### Data to process
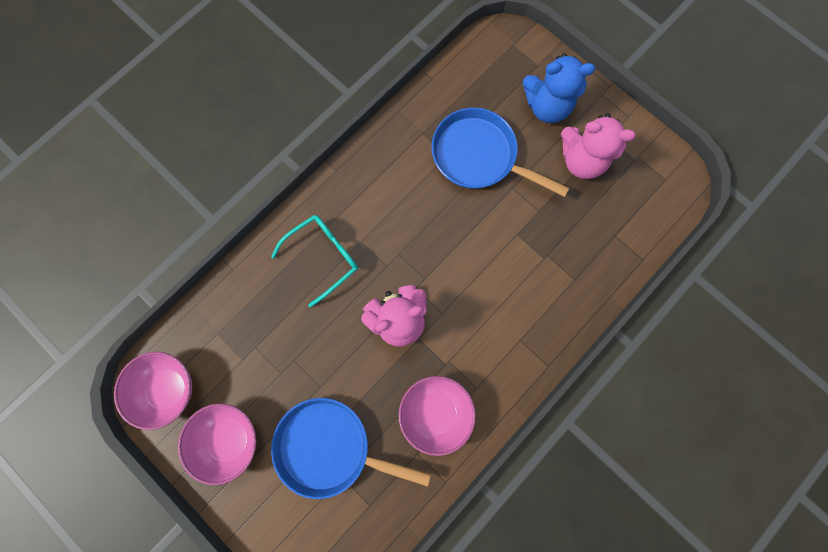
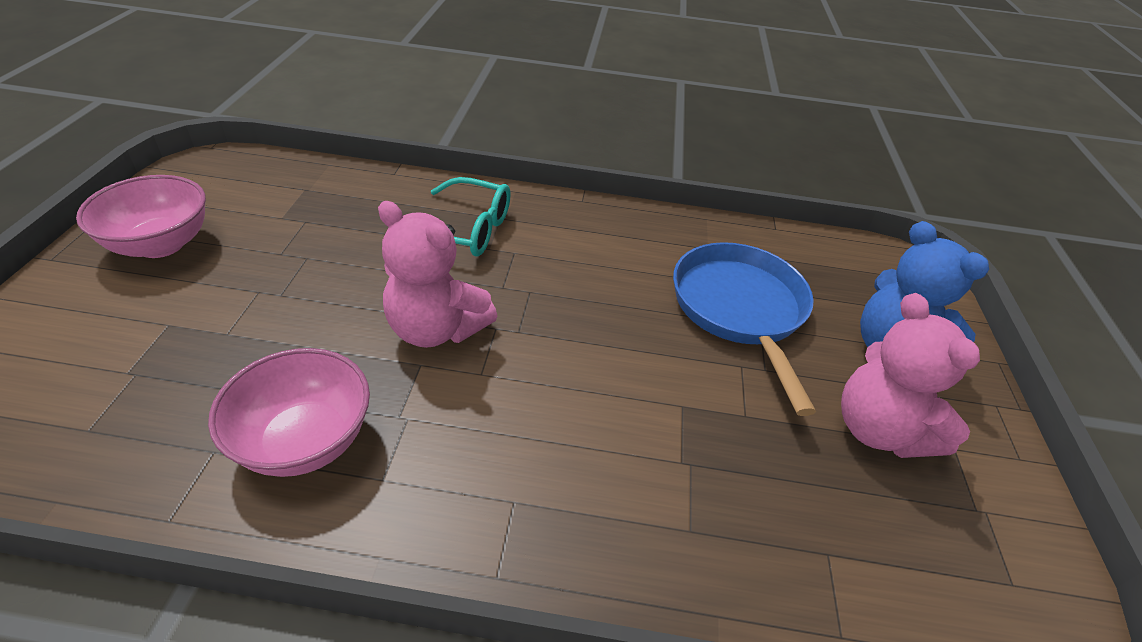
camera: 50 degrees right, 35 degrees down
(168, 388) = (212, 179): pink bowl -> none
(329, 447) = (184, 340): blue pan -> none

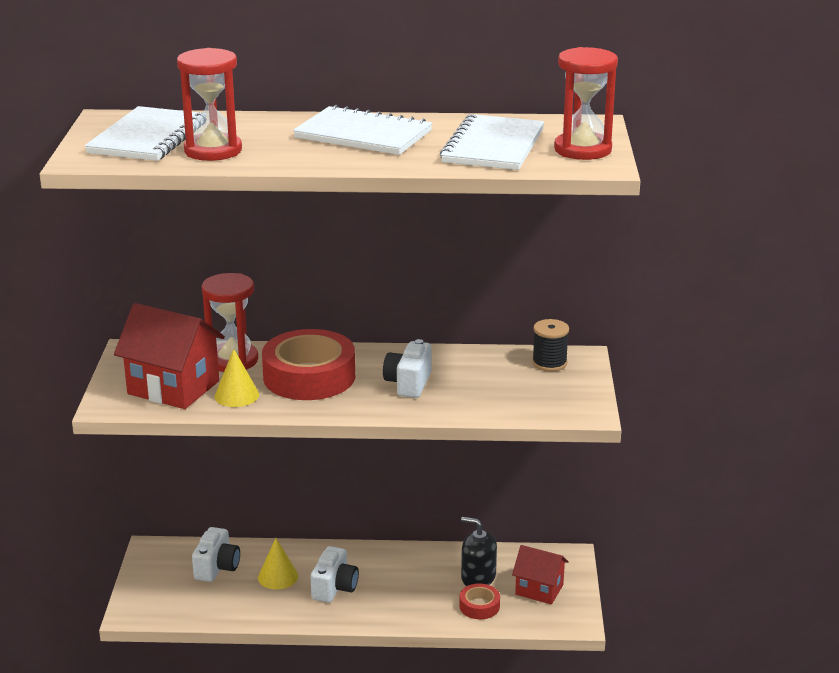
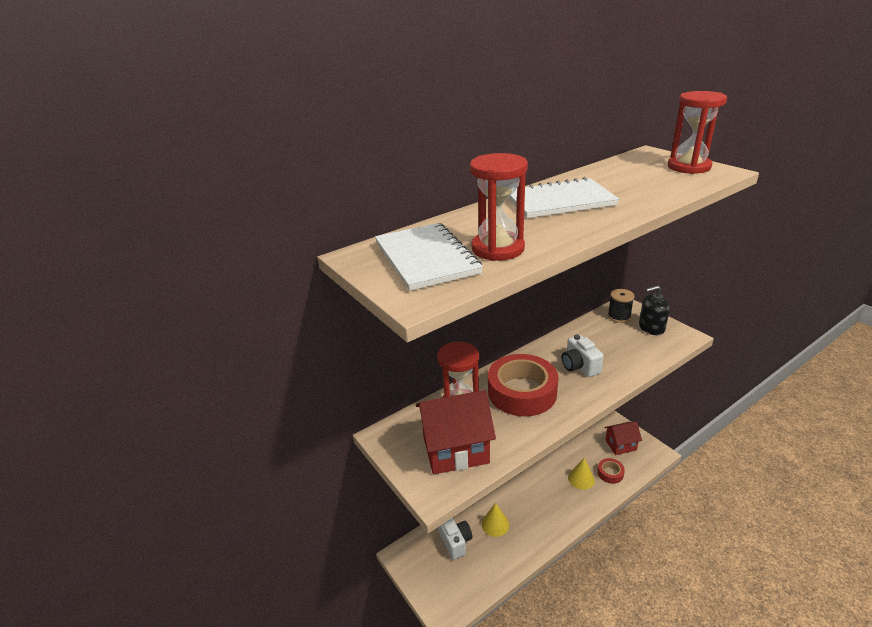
camera: 35 degrees left, 5 degrees up
(236, 395) = (503, 431): yellow cone -> yellow cone (581, 479)
(334, 588) = (532, 511): white camera -> none
(478, 577) = (587, 456): black soap dispenser -> black soap dispenser (651, 328)
(493, 146) = (644, 181): white notebook -> none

### Directions
Without including any picture, write out the material above verbatim.

### The answer
camera: 50 degrees right, 35 degrees down
(168, 388) = (212, 179): pink bowl -> none
(329, 447) = (184, 340): blue pan -> none

camera: 35 degrees left, 5 degrees up
(236, 395) = (503, 431): yellow cone -> yellow cone (581, 479)
(334, 588) = (532, 511): white camera -> none
(478, 577) = (587, 456): black soap dispenser -> black soap dispenser (651, 328)
(493, 146) = (644, 181): white notebook -> none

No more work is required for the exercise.